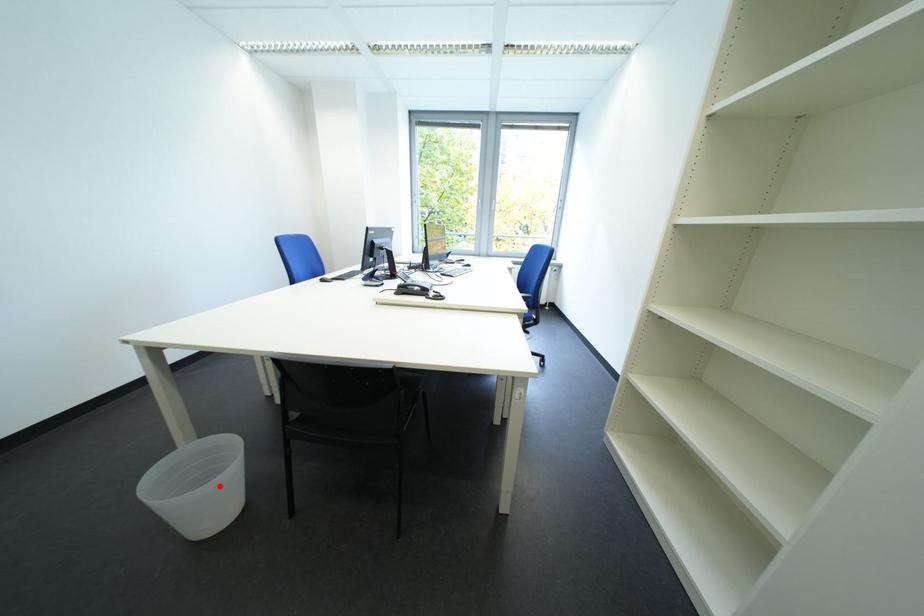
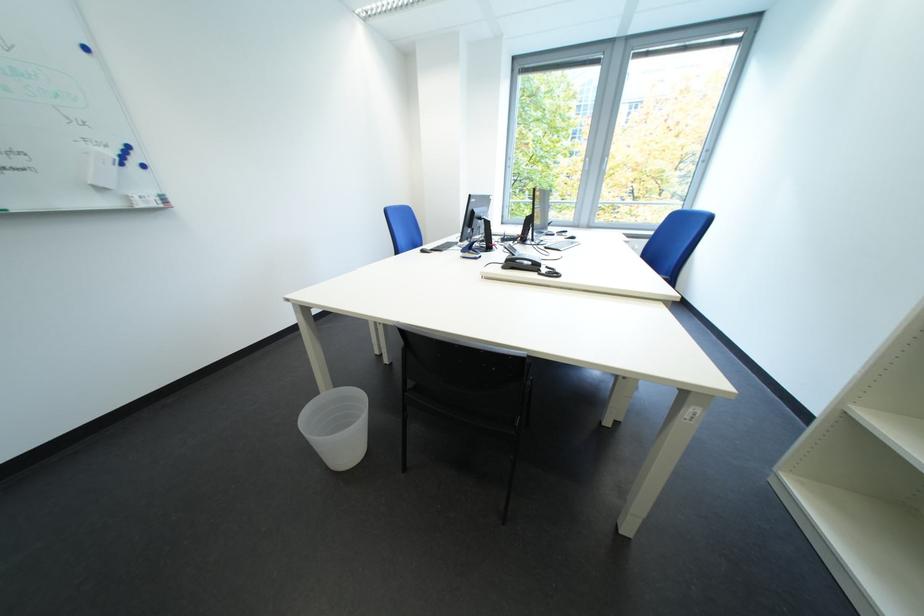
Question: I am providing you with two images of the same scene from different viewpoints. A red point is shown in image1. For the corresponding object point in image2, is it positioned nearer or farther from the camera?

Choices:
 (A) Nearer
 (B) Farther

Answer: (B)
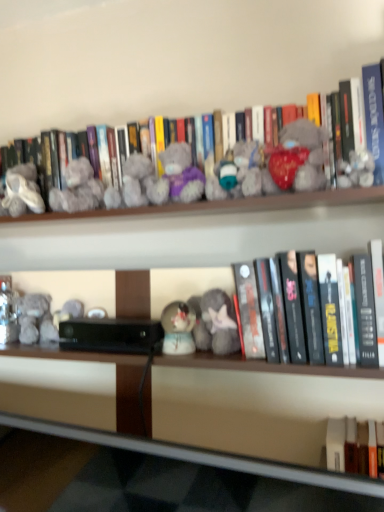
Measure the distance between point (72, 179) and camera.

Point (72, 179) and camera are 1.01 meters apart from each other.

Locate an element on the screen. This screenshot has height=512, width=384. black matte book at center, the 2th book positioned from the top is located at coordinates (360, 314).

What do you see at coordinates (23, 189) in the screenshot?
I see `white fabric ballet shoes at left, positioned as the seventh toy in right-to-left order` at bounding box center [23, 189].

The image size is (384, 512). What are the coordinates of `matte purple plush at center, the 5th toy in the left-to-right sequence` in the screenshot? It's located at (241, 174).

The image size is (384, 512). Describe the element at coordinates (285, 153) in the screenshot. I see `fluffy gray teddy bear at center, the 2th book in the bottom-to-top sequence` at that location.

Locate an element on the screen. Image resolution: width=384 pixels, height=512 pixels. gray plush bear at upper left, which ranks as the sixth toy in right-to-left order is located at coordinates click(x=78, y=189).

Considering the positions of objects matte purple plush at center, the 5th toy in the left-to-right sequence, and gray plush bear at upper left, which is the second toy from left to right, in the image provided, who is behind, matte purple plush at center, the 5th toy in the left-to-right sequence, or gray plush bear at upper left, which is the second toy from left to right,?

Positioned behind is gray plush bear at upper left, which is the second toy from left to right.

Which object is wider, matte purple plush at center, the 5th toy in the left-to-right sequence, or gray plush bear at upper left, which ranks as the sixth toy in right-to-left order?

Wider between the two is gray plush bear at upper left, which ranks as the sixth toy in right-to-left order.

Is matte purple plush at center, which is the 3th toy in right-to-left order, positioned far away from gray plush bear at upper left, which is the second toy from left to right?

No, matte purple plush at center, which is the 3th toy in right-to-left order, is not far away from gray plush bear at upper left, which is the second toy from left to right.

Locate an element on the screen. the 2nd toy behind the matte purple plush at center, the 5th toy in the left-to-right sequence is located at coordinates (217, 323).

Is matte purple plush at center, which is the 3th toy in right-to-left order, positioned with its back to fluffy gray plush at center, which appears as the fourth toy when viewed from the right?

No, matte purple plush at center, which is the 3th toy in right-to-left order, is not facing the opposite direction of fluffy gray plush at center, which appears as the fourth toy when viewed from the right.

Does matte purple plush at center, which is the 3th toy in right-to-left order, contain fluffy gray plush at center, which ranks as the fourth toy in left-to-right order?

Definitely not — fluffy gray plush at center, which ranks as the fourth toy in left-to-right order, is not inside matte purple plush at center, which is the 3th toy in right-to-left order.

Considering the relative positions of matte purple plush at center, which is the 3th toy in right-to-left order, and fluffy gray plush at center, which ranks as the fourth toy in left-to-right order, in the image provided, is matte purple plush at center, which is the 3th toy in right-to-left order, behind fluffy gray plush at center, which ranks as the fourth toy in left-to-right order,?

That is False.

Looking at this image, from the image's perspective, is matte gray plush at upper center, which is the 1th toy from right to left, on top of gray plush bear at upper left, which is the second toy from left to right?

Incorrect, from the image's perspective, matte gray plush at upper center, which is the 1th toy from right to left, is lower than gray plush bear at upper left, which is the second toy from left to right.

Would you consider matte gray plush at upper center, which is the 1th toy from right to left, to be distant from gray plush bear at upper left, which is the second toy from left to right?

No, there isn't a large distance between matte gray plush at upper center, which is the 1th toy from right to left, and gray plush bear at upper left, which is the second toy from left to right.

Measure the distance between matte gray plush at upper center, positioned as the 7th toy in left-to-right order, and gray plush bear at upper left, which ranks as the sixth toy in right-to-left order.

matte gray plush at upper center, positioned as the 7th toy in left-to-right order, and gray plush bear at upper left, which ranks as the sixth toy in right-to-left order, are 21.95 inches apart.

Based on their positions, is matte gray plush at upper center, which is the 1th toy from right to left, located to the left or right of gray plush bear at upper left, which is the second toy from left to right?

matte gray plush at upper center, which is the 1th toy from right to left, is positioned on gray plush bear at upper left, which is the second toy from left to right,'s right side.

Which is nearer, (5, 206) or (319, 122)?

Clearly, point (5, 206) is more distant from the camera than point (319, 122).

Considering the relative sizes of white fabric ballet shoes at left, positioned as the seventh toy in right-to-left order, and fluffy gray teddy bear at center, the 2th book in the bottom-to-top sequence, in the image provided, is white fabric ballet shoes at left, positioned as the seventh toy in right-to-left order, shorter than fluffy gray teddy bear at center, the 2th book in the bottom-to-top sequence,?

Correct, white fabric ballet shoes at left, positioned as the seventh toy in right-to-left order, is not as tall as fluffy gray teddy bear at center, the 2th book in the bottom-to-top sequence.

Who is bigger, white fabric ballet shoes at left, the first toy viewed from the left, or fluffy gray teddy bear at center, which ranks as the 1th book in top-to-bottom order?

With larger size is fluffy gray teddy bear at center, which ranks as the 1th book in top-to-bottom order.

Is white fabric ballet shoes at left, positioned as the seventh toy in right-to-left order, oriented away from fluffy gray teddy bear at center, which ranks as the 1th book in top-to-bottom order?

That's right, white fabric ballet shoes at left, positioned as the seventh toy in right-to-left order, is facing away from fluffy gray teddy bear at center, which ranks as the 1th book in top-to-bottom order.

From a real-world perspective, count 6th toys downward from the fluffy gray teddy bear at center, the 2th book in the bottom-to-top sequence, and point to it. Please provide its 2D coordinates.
+===+
Copy all of the records above word for word, leaving out the pictures.

Question: I am providing you with two images of the same scene from different viewpoints. A red point is shown in image1. For the corresponding object point in image2, is it positioned nearer or farther from the camera?

Choices:
 (A) Nearer
 (B) Farther

Answer: (B)
Measure the distance between point (72, 179) and camera.

Point (72, 179) and camera are 1.01 meters apart from each other.

Locate an element on the screen. This screenshot has height=512, width=384. black matte book at center, the 2th book positioned from the top is located at coordinates (360, 314).

What do you see at coordinates (23, 189) in the screenshot?
I see `white fabric ballet shoes at left, positioned as the seventh toy in right-to-left order` at bounding box center [23, 189].

The image size is (384, 512). What are the coordinates of `matte purple plush at center, the 5th toy in the left-to-right sequence` in the screenshot? It's located at (241, 174).

The image size is (384, 512). Describe the element at coordinates (285, 153) in the screenshot. I see `fluffy gray teddy bear at center, the 2th book in the bottom-to-top sequence` at that location.

Locate an element on the screen. Image resolution: width=384 pixels, height=512 pixels. gray plush bear at upper left, which ranks as the sixth toy in right-to-left order is located at coordinates click(x=78, y=189).

Considering the positions of objects matte purple plush at center, the 5th toy in the left-to-right sequence, and gray plush bear at upper left, which is the second toy from left to right, in the image provided, who is behind, matte purple plush at center, the 5th toy in the left-to-right sequence, or gray plush bear at upper left, which is the second toy from left to right,?

Positioned behind is gray plush bear at upper left, which is the second toy from left to right.

Which object is wider, matte purple plush at center, the 5th toy in the left-to-right sequence, or gray plush bear at upper left, which ranks as the sixth toy in right-to-left order?

Wider between the two is gray plush bear at upper left, which ranks as the sixth toy in right-to-left order.

Is matte purple plush at center, which is the 3th toy in right-to-left order, positioned far away from gray plush bear at upper left, which is the second toy from left to right?

No, matte purple plush at center, which is the 3th toy in right-to-left order, is not far away from gray plush bear at upper left, which is the second toy from left to right.

Locate an element on the screen. the 2nd toy behind the matte purple plush at center, the 5th toy in the left-to-right sequence is located at coordinates (217, 323).

Is matte purple plush at center, which is the 3th toy in right-to-left order, positioned with its back to fluffy gray plush at center, which appears as the fourth toy when viewed from the right?

No, matte purple plush at center, which is the 3th toy in right-to-left order, is not facing the opposite direction of fluffy gray plush at center, which appears as the fourth toy when viewed from the right.

Does matte purple plush at center, which is the 3th toy in right-to-left order, contain fluffy gray plush at center, which ranks as the fourth toy in left-to-right order?

Definitely not — fluffy gray plush at center, which ranks as the fourth toy in left-to-right order, is not inside matte purple plush at center, which is the 3th toy in right-to-left order.

Considering the relative positions of matte purple plush at center, which is the 3th toy in right-to-left order, and fluffy gray plush at center, which ranks as the fourth toy in left-to-right order, in the image provided, is matte purple plush at center, which is the 3th toy in right-to-left order, behind fluffy gray plush at center, which ranks as the fourth toy in left-to-right order,?

That is False.

Looking at this image, from the image's perspective, is matte gray plush at upper center, which is the 1th toy from right to left, on top of gray plush bear at upper left, which is the second toy from left to right?

Incorrect, from the image's perspective, matte gray plush at upper center, which is the 1th toy from right to left, is lower than gray plush bear at upper left, which is the second toy from left to right.

Would you consider matte gray plush at upper center, which is the 1th toy from right to left, to be distant from gray plush bear at upper left, which is the second toy from left to right?

No, there isn't a large distance between matte gray plush at upper center, which is the 1th toy from right to left, and gray plush bear at upper left, which is the second toy from left to right.

Measure the distance between matte gray plush at upper center, positioned as the 7th toy in left-to-right order, and gray plush bear at upper left, which ranks as the sixth toy in right-to-left order.

matte gray plush at upper center, positioned as the 7th toy in left-to-right order, and gray plush bear at upper left, which ranks as the sixth toy in right-to-left order, are 21.95 inches apart.

Based on their positions, is matte gray plush at upper center, which is the 1th toy from right to left, located to the left or right of gray plush bear at upper left, which is the second toy from left to right?

matte gray plush at upper center, which is the 1th toy from right to left, is positioned on gray plush bear at upper left, which is the second toy from left to right,'s right side.

Which is nearer, (5, 206) or (319, 122)?

Clearly, point (5, 206) is more distant from the camera than point (319, 122).

Considering the relative sizes of white fabric ballet shoes at left, positioned as the seventh toy in right-to-left order, and fluffy gray teddy bear at center, the 2th book in the bottom-to-top sequence, in the image provided, is white fabric ballet shoes at left, positioned as the seventh toy in right-to-left order, shorter than fluffy gray teddy bear at center, the 2th book in the bottom-to-top sequence,?

Correct, white fabric ballet shoes at left, positioned as the seventh toy in right-to-left order, is not as tall as fluffy gray teddy bear at center, the 2th book in the bottom-to-top sequence.

Who is bigger, white fabric ballet shoes at left, the first toy viewed from the left, or fluffy gray teddy bear at center, which ranks as the 1th book in top-to-bottom order?

With larger size is fluffy gray teddy bear at center, which ranks as the 1th book in top-to-bottom order.

Is white fabric ballet shoes at left, positioned as the seventh toy in right-to-left order, oriented away from fluffy gray teddy bear at center, which ranks as the 1th book in top-to-bottom order?

That's right, white fabric ballet shoes at left, positioned as the seventh toy in right-to-left order, is facing away from fluffy gray teddy bear at center, which ranks as the 1th book in top-to-bottom order.

From a real-world perspective, count 6th toys downward from the fluffy gray teddy bear at center, the 2th book in the bottom-to-top sequence, and point to it. Please provide its 2D coordinates.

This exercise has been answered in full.